AIM OF THE EXERCISE
Only some lines are wanted. Transcribe, exactly, the lines below from the line with "blue cone: [110,268,176,339]" up to and including the line with "yellow bell: [167,180,233,274]".

SUPPLIED MATERIAL
==*==

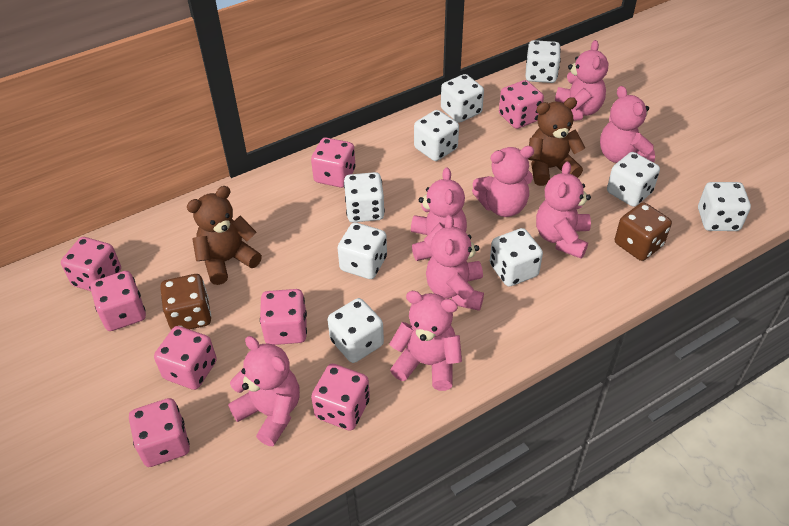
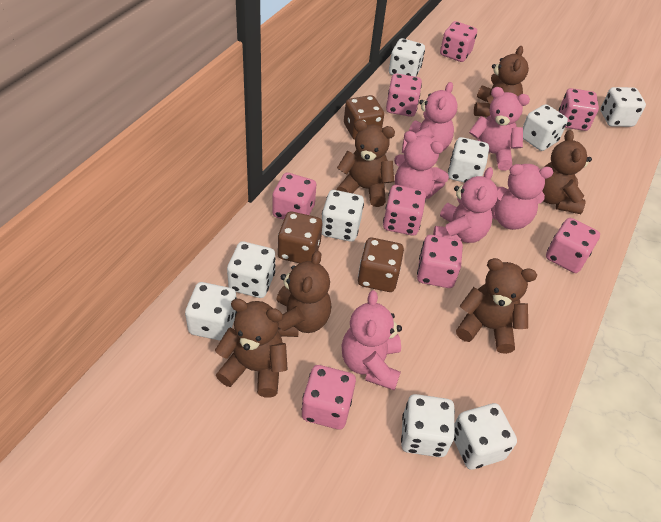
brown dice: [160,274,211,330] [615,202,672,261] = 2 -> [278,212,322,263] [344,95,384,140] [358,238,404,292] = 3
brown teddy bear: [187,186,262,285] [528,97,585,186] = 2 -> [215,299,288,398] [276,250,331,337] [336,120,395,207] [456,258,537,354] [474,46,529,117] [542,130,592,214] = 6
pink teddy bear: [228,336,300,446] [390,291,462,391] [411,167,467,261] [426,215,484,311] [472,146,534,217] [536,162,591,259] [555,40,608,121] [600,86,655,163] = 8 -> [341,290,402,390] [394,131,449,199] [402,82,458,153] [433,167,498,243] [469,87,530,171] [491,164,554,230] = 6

==*==

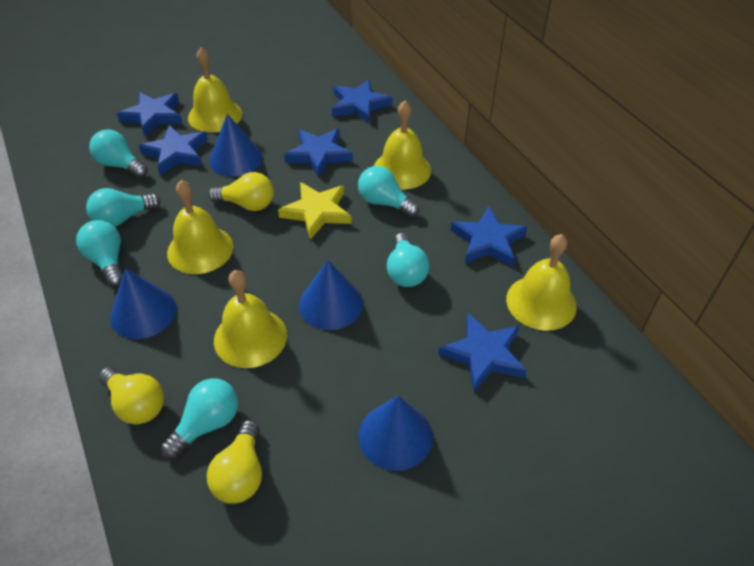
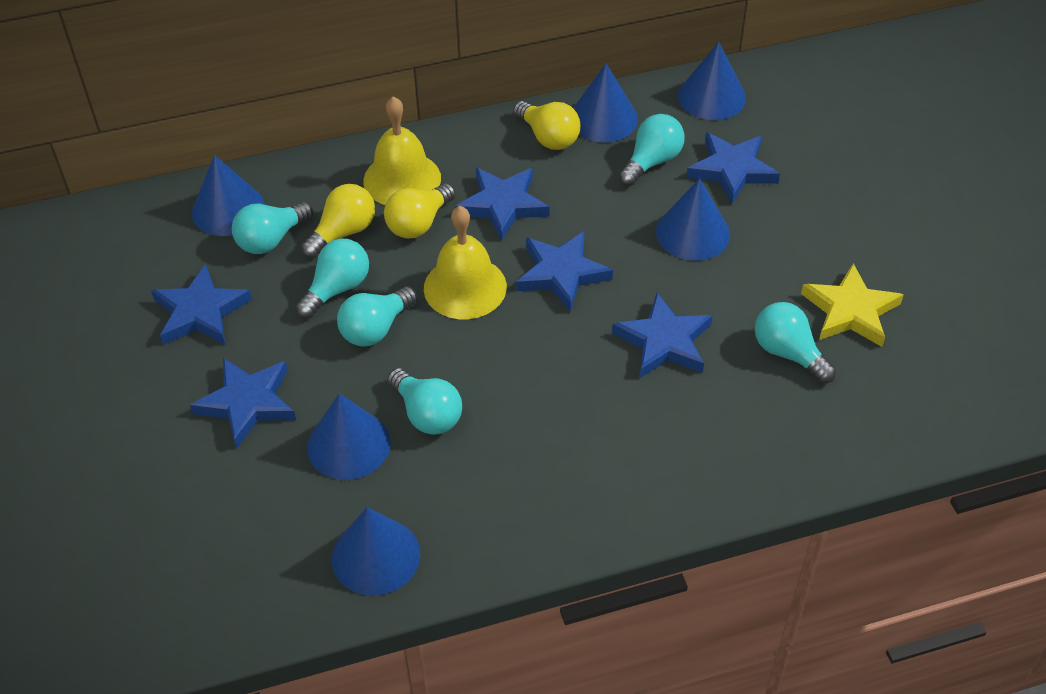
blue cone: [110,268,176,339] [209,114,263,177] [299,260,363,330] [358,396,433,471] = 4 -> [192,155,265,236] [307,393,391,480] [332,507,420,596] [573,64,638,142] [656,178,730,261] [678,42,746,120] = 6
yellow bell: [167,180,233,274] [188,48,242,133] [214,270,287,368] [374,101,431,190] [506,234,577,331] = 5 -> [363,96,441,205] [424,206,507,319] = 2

==*==

REPLY TO THE EXERCISE
blue cone: [110,268,176,339] [209,114,263,177] [299,260,363,330] [358,396,433,471] = 4 -> [192,155,265,236] [307,393,391,480] [332,507,420,596] [573,64,638,142] [656,178,730,261] [678,42,746,120] = 6
yellow bell: [167,180,233,274] [188,48,242,133] [214,270,287,368] [374,101,431,190] [506,234,577,331] = 5 -> [363,96,441,205] [424,206,507,319] = 2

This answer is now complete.